Edit difference data:
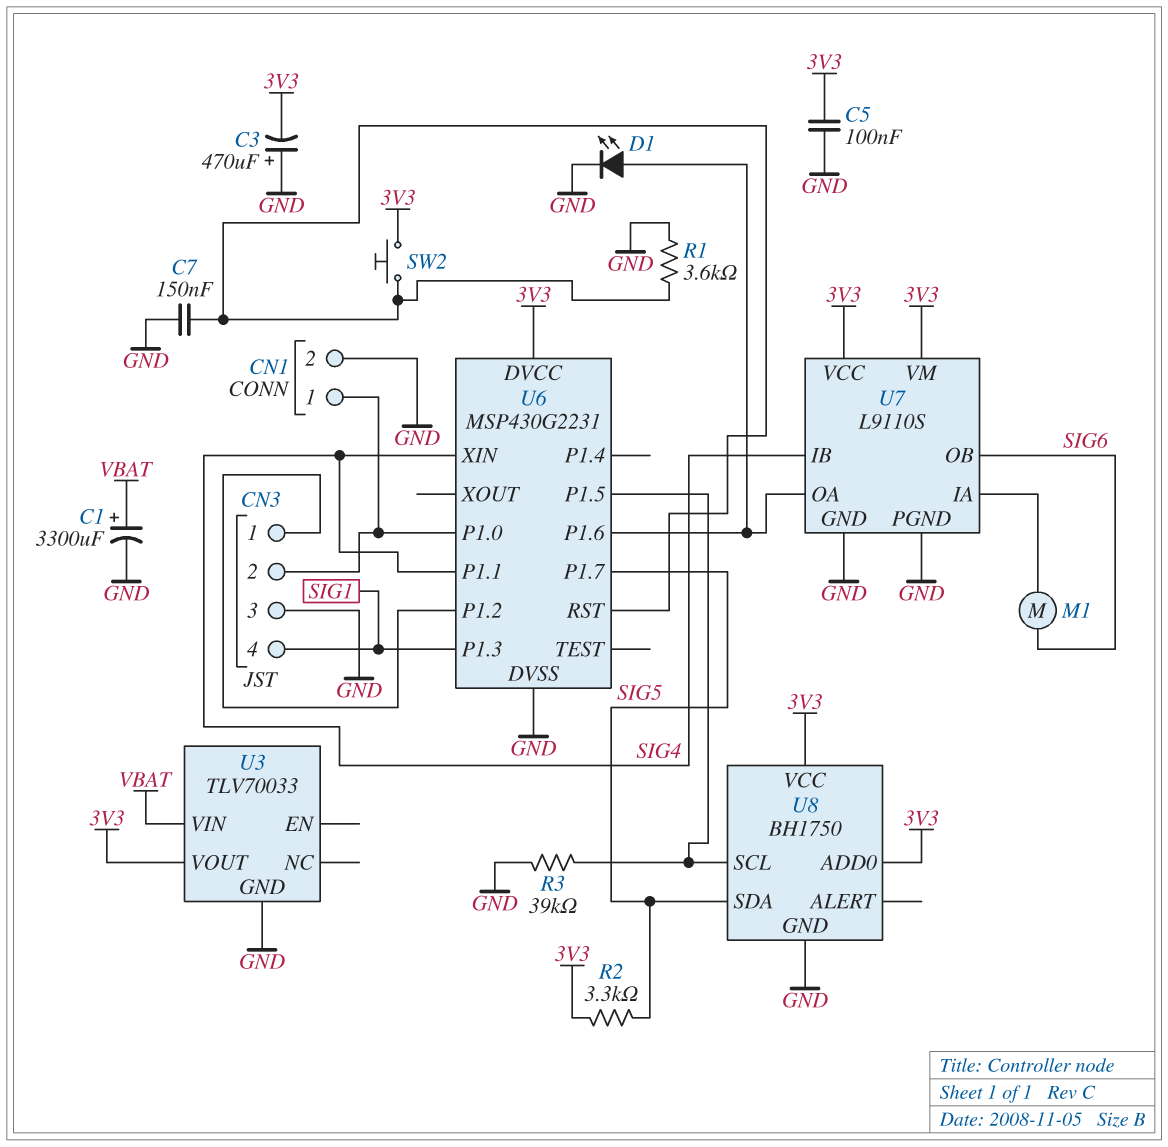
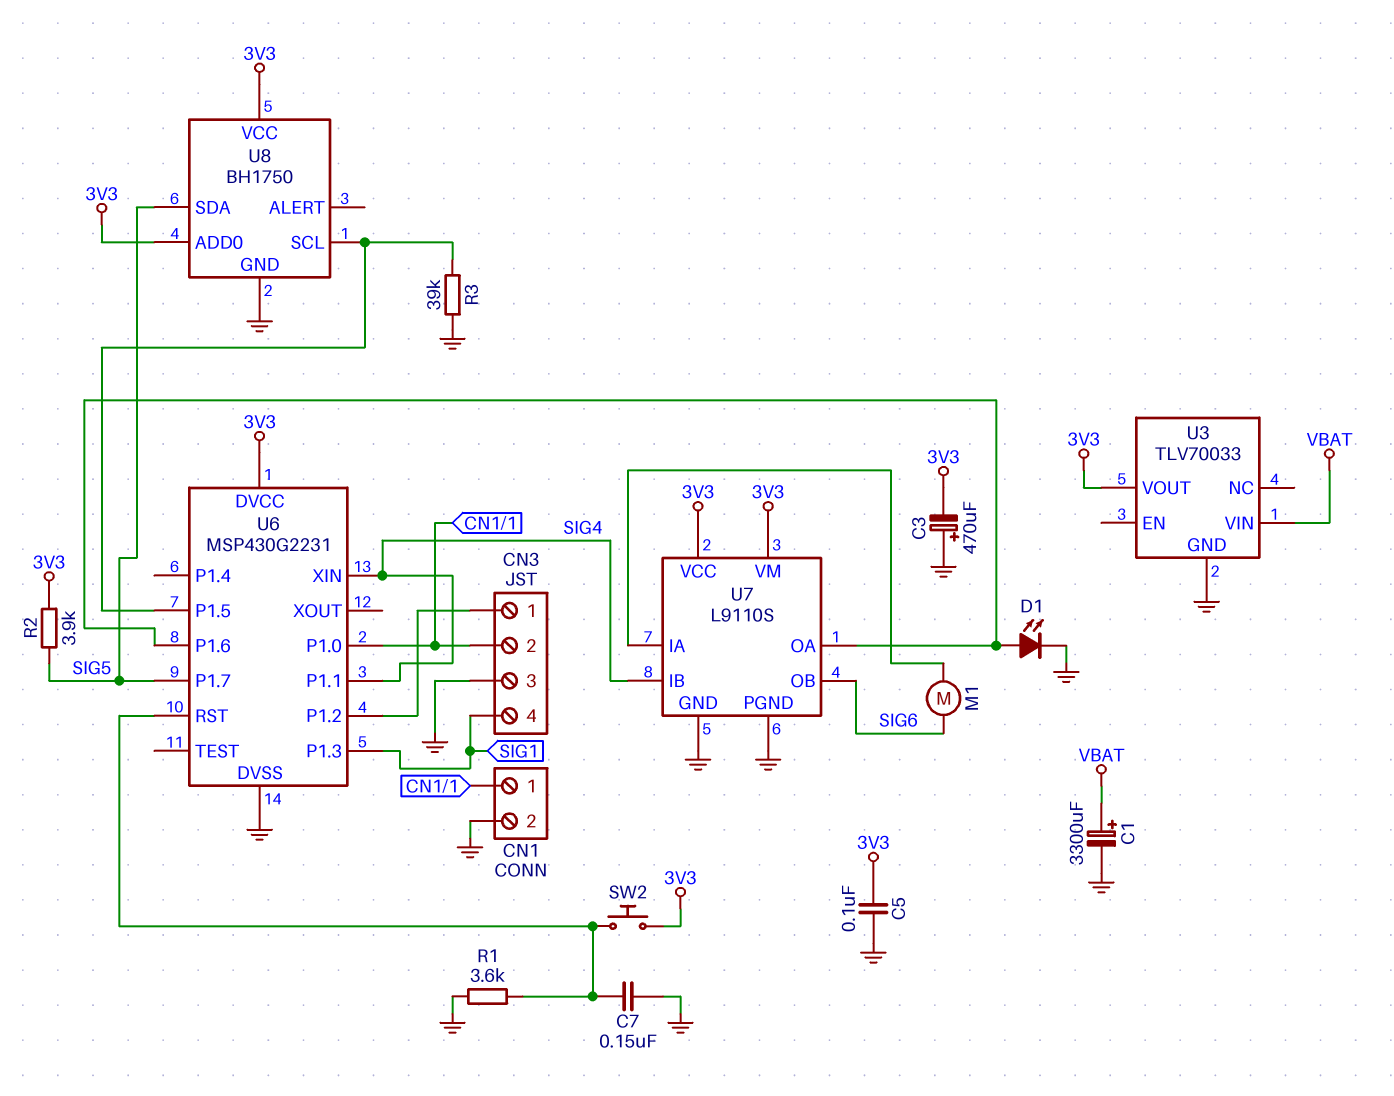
R2: 3.3k (3V3, SIG5) -> 3.9k (3V3, SIG5)

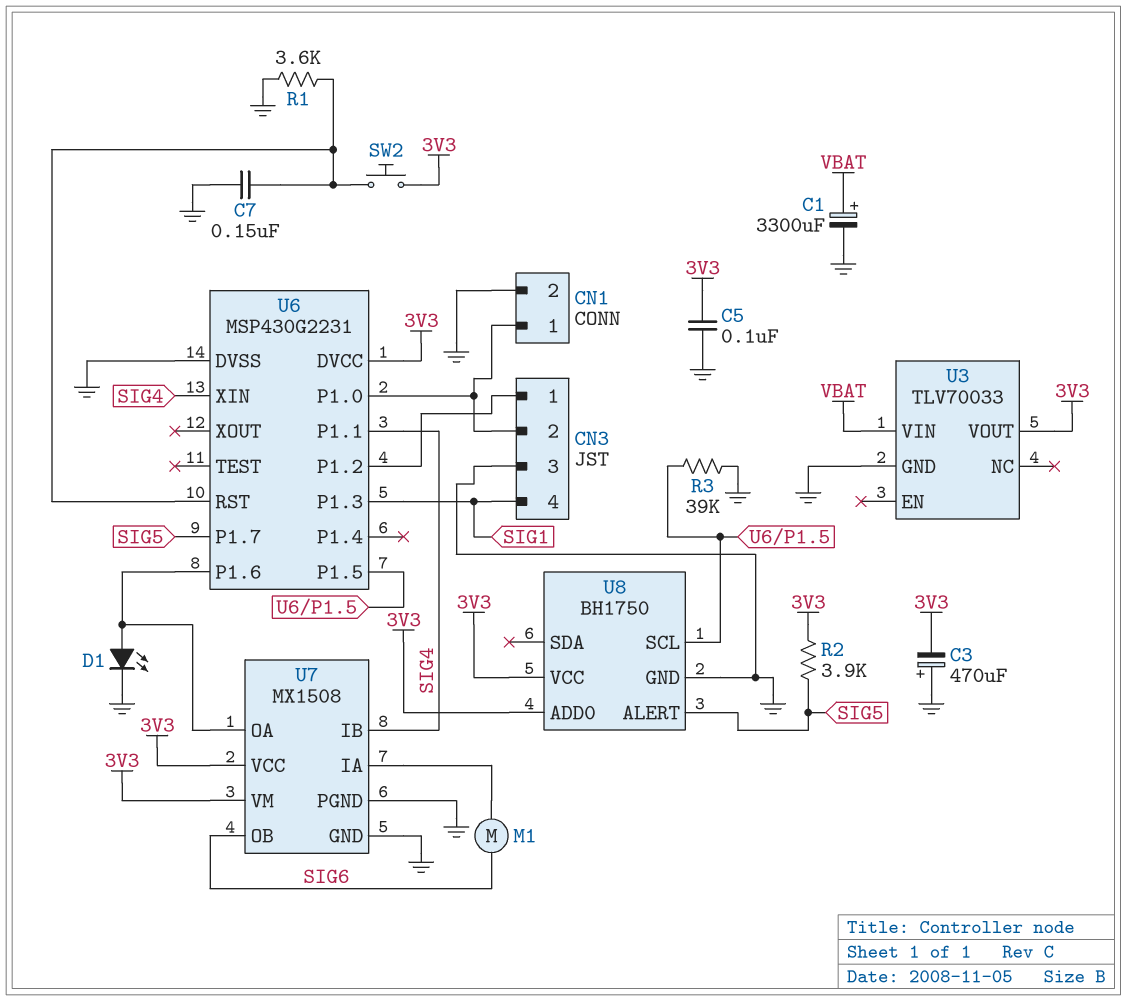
U7: L9110S -> MX1508
U8 pin ALERT: none -> SIG5
U8 pin SDA: SIG5 -> none

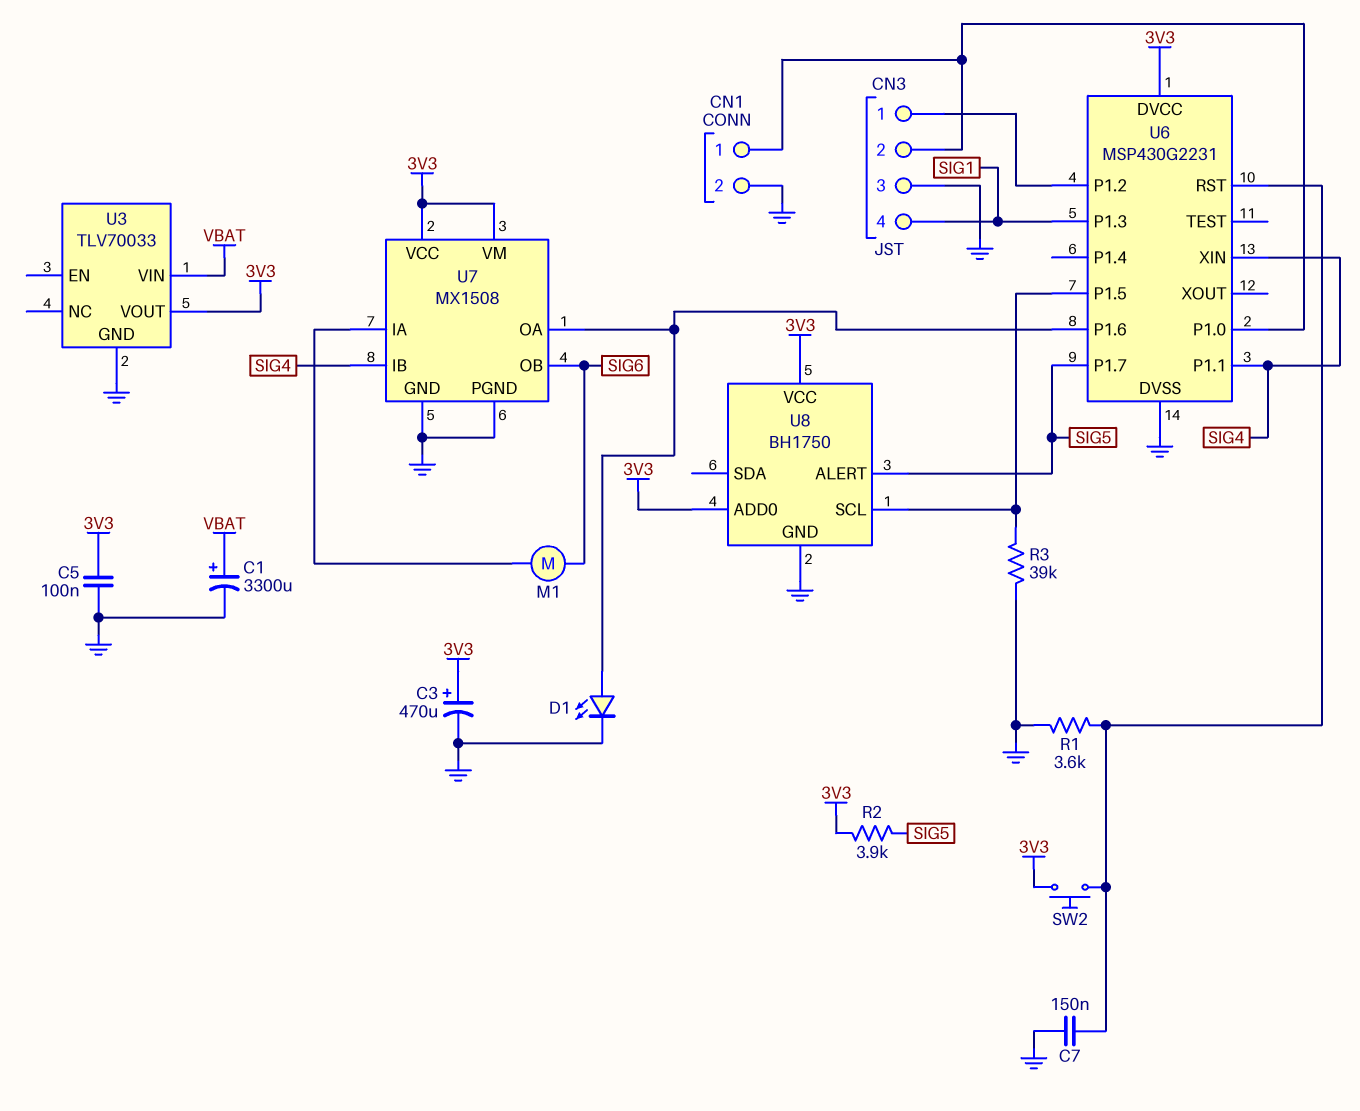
C3: 470uF (plus GND, minus 3V3) -> 470uF (plus 3V3, minus GND)

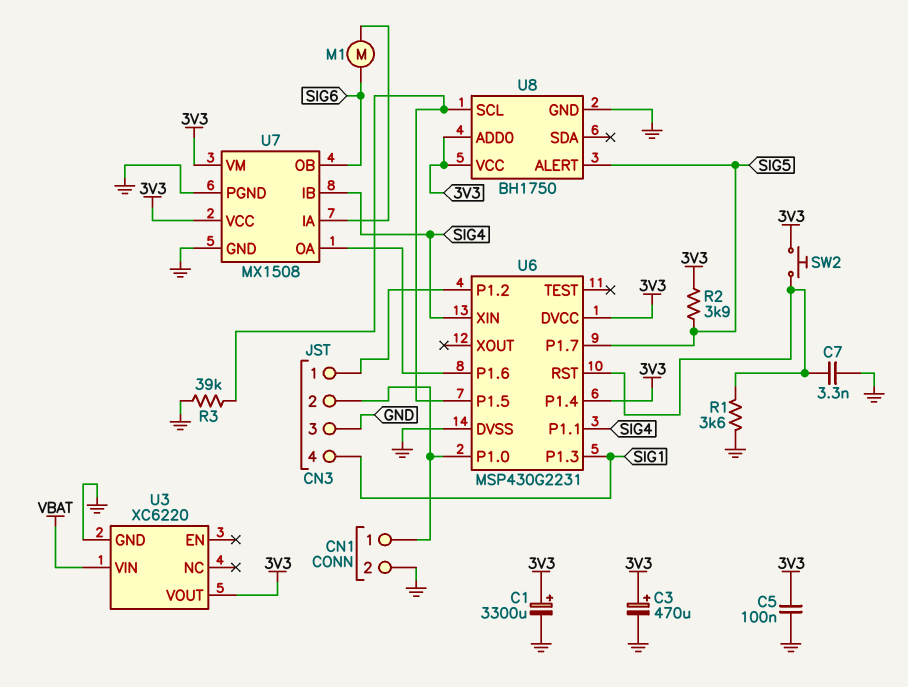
C1: 3300uF (plus VBAT, minus GND) -> 3300uF (plus 3V3, minus GND)
C7: 150nF (GND, U6/RST) -> 3.3nF (GND, U6/RST)
D1: LED (A U6/P1.6, K GND) -> none
U3: TLV70033 -> XC6220
U6 pin P1.4: none -> 3V3

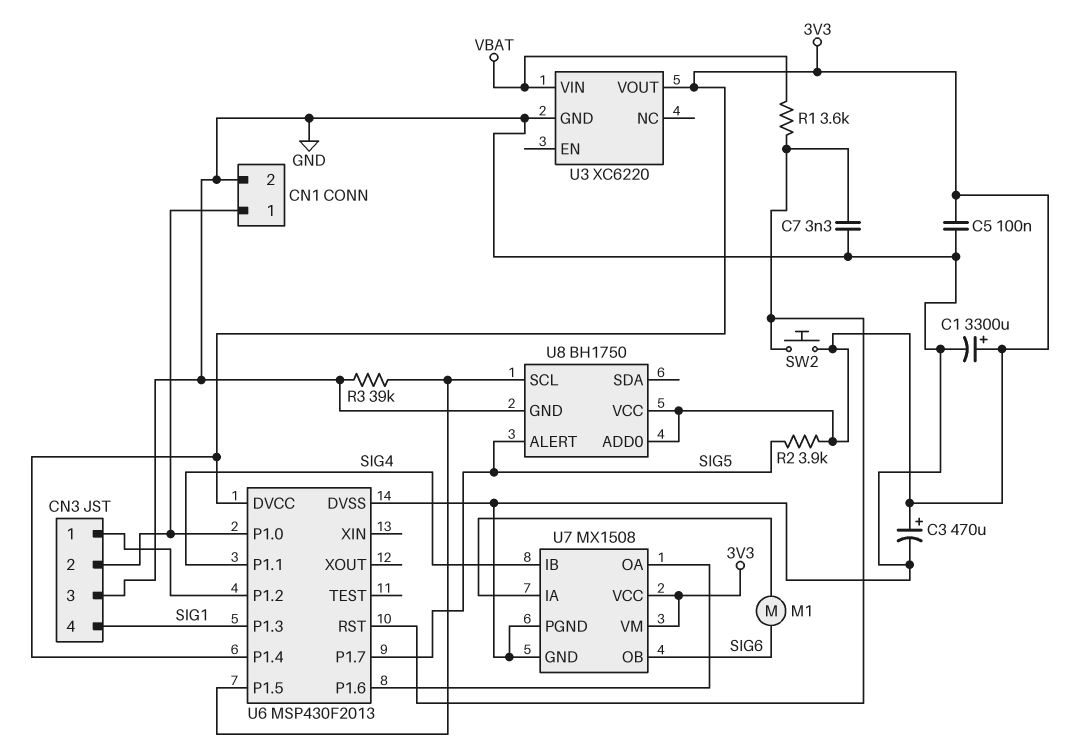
R1: 3.6k (GND, U6/RST) -> 3.6k (U6/RST, VBAT)
U6: MSP430G2231 -> MSP430F2013
U6 pin XIN: SIG4 -> none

## [Goal of the exercise]
Take each line from the records and copy it unchanged, leaving images out.

## [Answer]
R2: 3.3k (3V3, SIG5) -> 3.9k (3V3, SIG5)

U7: L9110S -> MX1508
U8 pin ALERT: none -> SIG5
U8 pin SDA: SIG5 -> none

C3: 470uF (plus GND, minus 3V3) -> 470uF (plus 3V3, minus GND)

C1: 3300uF (plus VBAT, minus GND) -> 3300uF (plus 3V3, minus GND)
C7: 150nF (GND, U6/RST) -> 3.3nF (GND, U6/RST)
D1: LED (A U6/P1.6, K GND) -> none
U3: TLV70033 -> XC6220
U6 pin P1.4: none -> 3V3

R1: 3.6k (GND, U6/RST) -> 3.6k (U6/RST, VBAT)
U6: MSP430G2231 -> MSP430F2013
U6 pin XIN: SIG4 -> none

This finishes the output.